━━━ Data ━━━
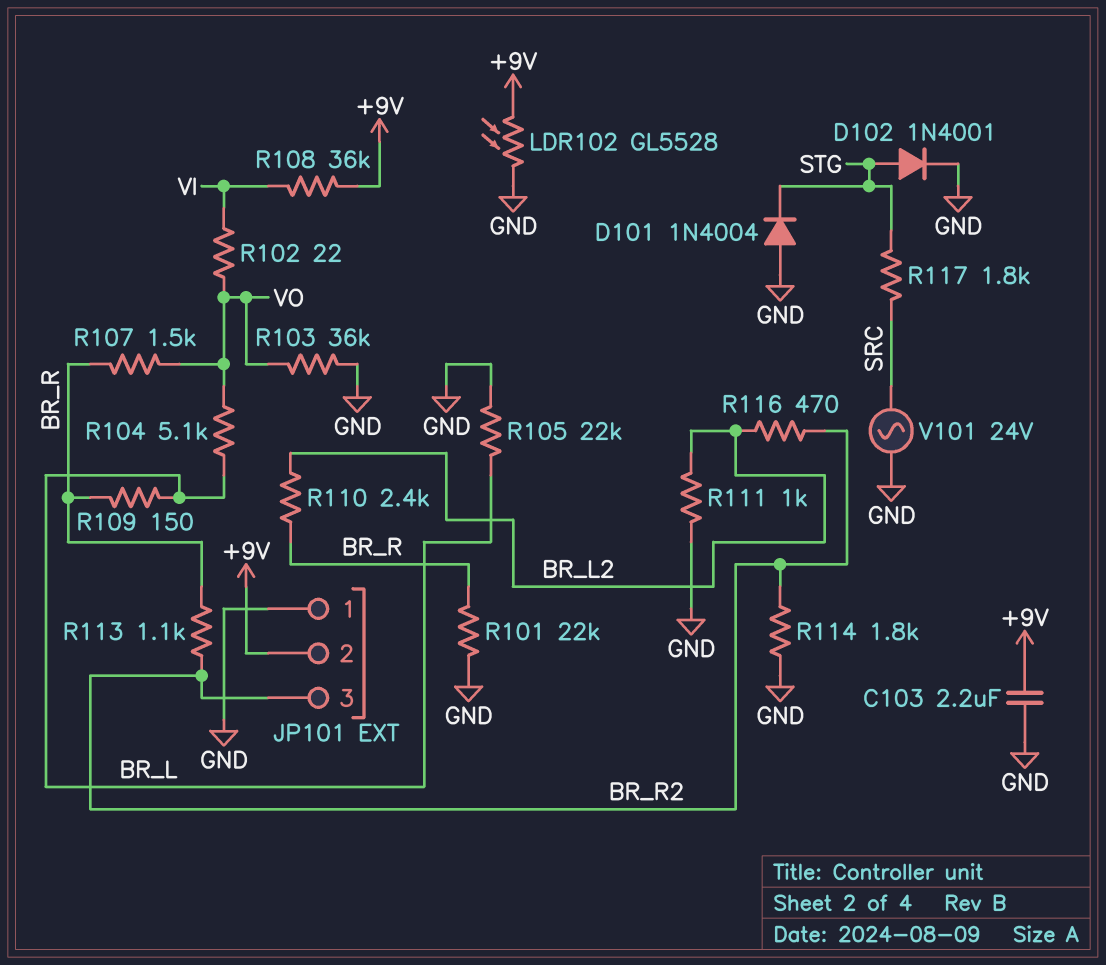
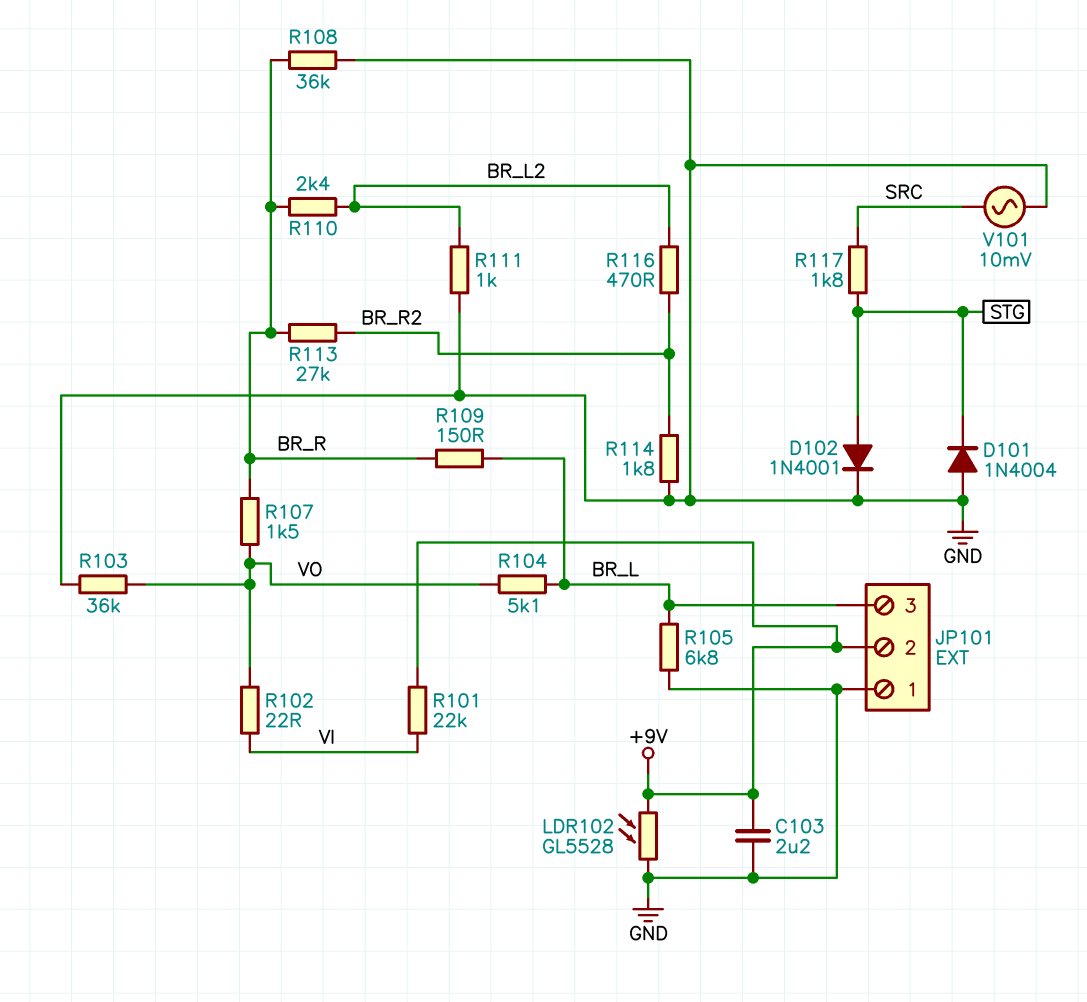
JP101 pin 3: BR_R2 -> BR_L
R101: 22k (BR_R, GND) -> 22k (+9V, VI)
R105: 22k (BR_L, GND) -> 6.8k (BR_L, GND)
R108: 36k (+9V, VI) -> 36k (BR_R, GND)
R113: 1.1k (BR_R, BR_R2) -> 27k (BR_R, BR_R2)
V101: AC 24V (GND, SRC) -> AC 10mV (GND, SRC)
━━━
#### Task description
Transcribe the line that contains "R105: 22k (BR_L, GND) -> 6.8k (BR_L, GND)" exactly, then each line after it through the end of the material. Nothing else belongs in the output.

#### Response for this exercise
R105: 22k (BR_L, GND) -> 6.8k (BR_L, GND)
R108: 36k (+9V, VI) -> 36k (BR_R, GND)
R113: 1.1k (BR_R, BR_R2) -> 27k (BR_R, BR_R2)
V101: AC 24V (GND, SRC) -> AC 10mV (GND, SRC)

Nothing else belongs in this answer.